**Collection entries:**

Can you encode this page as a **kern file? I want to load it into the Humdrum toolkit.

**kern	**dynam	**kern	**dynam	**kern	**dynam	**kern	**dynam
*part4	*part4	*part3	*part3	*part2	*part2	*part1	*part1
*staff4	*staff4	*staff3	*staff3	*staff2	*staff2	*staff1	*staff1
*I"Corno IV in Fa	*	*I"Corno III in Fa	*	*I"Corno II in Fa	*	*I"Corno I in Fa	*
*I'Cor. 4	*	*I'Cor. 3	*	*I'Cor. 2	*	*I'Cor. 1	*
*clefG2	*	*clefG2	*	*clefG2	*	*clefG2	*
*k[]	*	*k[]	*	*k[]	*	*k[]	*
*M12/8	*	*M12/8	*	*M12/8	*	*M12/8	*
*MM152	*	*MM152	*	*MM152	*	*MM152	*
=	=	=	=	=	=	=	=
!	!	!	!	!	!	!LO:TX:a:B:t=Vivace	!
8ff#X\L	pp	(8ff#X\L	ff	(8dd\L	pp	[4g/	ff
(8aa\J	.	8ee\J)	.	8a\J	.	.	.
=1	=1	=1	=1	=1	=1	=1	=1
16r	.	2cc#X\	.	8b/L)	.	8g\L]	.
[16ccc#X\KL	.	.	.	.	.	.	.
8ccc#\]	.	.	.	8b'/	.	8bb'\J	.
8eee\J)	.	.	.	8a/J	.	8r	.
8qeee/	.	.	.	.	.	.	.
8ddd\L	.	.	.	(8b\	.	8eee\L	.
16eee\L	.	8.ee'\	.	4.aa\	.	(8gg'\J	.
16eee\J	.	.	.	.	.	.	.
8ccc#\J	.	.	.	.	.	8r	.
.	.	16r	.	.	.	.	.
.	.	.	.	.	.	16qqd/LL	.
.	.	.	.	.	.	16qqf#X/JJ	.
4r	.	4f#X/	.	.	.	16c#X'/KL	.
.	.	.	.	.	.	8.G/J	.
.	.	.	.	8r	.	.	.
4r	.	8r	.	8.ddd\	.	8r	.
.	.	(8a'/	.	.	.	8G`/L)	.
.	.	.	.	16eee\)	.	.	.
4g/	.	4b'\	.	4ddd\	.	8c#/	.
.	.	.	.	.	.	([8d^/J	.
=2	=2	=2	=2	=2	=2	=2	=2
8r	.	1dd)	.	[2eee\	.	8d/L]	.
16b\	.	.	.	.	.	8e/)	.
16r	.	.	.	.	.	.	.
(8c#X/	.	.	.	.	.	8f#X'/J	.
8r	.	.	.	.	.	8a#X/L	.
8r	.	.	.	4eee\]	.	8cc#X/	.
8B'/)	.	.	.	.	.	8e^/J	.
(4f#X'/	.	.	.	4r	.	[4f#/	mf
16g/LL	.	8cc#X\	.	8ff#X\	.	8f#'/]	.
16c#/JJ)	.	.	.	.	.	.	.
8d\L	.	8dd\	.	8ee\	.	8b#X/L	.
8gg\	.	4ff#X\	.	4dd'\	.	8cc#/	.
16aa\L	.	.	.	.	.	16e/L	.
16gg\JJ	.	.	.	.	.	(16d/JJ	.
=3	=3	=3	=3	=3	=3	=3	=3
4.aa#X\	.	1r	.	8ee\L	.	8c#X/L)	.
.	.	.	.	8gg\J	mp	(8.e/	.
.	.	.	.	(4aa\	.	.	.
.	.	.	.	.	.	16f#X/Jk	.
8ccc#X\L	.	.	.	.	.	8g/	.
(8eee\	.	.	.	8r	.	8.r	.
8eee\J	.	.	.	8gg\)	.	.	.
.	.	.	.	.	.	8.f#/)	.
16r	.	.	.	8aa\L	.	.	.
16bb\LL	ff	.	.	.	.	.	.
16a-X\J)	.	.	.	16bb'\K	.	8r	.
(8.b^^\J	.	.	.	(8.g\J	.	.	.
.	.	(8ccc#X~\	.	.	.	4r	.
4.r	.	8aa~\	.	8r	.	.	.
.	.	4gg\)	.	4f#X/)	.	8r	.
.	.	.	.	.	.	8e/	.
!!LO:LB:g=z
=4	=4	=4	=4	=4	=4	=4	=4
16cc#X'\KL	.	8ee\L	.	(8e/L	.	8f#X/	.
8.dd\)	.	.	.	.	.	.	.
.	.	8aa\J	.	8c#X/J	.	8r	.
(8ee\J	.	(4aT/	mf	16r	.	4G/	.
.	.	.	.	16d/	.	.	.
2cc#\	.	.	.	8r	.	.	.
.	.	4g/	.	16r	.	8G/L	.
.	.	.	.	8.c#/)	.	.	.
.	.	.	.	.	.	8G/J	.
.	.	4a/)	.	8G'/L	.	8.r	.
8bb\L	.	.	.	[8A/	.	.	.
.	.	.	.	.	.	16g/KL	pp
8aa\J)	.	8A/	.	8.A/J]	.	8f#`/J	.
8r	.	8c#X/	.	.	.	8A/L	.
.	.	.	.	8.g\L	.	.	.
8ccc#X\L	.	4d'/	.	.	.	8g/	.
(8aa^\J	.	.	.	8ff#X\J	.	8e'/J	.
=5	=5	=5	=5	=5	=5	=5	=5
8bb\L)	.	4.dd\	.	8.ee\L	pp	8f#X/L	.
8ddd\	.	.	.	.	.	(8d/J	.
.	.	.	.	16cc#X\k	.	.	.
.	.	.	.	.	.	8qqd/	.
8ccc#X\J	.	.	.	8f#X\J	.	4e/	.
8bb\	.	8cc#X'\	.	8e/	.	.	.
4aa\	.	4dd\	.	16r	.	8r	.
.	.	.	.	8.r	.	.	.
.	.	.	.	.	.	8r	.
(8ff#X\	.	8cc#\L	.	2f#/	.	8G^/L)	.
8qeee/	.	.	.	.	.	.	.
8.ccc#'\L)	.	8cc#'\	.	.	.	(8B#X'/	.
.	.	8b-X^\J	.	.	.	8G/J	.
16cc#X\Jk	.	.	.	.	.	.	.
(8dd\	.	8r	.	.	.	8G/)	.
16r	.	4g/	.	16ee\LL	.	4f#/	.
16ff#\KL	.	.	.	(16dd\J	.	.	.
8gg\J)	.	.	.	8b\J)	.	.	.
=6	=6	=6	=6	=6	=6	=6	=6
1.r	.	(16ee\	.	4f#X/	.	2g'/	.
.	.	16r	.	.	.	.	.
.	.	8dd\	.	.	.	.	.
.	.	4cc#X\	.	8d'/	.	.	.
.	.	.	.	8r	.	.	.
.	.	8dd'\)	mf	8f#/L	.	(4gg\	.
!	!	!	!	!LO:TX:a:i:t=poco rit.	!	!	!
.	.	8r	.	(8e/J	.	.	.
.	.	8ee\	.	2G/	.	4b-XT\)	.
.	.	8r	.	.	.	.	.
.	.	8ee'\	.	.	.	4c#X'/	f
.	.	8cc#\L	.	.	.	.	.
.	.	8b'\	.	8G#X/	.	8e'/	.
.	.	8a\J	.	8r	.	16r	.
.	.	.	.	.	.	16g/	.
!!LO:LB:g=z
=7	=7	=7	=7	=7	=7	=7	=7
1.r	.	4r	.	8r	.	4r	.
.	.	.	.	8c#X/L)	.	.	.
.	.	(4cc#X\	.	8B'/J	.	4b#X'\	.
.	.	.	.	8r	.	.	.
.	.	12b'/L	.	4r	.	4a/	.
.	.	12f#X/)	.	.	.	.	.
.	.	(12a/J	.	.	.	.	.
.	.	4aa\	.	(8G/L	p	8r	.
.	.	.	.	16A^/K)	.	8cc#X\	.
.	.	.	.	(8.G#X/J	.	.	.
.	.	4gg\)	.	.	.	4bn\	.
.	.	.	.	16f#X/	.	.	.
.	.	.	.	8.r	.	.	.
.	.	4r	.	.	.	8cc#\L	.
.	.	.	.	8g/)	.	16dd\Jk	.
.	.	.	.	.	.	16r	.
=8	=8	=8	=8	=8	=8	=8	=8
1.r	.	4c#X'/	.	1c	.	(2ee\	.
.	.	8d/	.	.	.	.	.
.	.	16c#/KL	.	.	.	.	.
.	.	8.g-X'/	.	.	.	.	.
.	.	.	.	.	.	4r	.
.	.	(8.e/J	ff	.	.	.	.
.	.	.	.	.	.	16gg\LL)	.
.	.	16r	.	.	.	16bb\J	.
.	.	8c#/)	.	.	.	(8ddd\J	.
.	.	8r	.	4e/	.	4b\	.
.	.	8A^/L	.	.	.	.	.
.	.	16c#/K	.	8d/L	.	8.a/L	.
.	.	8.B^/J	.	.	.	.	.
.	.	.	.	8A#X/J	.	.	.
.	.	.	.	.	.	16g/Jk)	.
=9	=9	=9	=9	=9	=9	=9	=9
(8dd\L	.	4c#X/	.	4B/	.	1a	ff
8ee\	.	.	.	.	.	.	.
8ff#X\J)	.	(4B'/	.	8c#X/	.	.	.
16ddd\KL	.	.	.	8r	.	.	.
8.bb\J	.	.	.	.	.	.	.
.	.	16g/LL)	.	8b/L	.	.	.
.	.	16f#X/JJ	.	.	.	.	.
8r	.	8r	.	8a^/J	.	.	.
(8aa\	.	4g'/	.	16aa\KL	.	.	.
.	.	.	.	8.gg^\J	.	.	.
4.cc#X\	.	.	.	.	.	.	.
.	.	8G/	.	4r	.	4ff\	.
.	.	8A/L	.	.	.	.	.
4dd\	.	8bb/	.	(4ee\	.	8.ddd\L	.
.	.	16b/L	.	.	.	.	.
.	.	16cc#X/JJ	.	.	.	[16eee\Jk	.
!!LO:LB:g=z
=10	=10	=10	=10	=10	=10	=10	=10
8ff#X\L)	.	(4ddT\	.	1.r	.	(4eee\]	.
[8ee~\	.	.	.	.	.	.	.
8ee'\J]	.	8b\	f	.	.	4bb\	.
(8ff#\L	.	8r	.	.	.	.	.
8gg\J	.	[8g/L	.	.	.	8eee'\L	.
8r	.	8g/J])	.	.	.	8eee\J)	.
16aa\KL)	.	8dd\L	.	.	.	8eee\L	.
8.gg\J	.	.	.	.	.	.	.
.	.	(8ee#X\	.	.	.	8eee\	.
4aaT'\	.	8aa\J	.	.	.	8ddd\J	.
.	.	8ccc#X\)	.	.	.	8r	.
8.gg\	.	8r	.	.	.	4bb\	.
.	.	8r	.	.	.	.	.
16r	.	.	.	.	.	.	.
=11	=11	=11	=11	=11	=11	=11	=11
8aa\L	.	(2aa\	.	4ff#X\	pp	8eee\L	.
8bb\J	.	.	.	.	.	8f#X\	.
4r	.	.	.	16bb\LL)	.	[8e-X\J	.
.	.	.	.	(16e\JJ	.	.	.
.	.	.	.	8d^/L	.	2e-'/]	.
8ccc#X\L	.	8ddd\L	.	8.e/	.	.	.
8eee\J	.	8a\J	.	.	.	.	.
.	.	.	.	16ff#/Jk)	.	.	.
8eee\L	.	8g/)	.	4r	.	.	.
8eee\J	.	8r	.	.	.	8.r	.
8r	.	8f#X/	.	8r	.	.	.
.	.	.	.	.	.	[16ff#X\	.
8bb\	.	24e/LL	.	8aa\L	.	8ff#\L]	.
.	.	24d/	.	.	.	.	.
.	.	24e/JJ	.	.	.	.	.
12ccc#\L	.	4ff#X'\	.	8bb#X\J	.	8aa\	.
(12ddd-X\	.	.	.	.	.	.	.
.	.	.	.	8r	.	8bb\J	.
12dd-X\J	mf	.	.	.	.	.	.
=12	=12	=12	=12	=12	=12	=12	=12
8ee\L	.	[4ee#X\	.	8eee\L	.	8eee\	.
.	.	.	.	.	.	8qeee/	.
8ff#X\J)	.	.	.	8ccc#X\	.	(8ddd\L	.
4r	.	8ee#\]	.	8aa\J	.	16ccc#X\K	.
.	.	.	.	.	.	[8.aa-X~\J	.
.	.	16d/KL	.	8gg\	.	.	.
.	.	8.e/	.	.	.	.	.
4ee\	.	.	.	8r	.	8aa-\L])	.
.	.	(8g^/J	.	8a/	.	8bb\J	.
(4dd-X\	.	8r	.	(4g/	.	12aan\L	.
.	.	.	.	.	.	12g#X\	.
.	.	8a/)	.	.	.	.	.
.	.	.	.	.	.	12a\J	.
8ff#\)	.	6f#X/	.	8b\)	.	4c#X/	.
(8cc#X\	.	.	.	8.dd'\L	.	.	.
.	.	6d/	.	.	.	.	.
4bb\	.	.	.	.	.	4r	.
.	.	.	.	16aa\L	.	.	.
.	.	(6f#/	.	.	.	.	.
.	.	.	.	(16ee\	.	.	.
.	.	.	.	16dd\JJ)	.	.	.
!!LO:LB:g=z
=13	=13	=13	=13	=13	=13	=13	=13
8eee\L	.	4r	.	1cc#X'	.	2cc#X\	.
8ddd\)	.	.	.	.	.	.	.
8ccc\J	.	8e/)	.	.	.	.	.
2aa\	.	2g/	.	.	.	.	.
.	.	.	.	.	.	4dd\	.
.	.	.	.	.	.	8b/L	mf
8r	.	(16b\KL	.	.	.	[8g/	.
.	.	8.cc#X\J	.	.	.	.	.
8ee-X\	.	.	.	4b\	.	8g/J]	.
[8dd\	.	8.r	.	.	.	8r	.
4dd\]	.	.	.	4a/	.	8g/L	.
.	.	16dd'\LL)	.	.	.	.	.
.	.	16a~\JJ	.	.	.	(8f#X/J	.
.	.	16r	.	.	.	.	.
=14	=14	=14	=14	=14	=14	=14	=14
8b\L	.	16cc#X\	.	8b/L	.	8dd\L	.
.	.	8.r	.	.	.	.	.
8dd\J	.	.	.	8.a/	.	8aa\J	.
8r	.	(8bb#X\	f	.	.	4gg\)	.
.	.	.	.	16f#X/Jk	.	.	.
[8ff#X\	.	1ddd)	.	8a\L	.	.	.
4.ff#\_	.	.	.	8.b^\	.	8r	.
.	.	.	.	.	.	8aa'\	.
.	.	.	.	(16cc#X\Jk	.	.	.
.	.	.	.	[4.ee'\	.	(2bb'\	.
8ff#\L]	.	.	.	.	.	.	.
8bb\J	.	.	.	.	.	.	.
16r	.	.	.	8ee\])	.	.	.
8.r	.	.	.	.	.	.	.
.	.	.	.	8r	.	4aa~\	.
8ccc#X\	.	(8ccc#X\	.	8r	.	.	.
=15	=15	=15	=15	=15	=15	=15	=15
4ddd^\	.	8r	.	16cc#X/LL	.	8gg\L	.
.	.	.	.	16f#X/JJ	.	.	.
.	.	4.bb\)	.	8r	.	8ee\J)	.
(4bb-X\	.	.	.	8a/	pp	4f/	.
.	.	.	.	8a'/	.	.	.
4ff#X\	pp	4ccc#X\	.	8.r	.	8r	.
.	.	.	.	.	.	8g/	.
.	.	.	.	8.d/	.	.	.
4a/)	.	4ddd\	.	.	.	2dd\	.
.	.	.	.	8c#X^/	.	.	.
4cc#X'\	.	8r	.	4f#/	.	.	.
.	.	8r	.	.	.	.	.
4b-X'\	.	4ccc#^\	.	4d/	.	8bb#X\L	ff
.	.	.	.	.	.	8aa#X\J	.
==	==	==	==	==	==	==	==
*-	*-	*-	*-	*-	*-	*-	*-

**REQUEST:** Return each line of the records that contains the string "kern".

**WRITTEN SOLUTION:**
Can you encode this page as a **kern file? I want to load it into the Humdrum toolkit.
**kern	**dynam	**kern	**dynam	**kern	**dynam	**kern	**dynam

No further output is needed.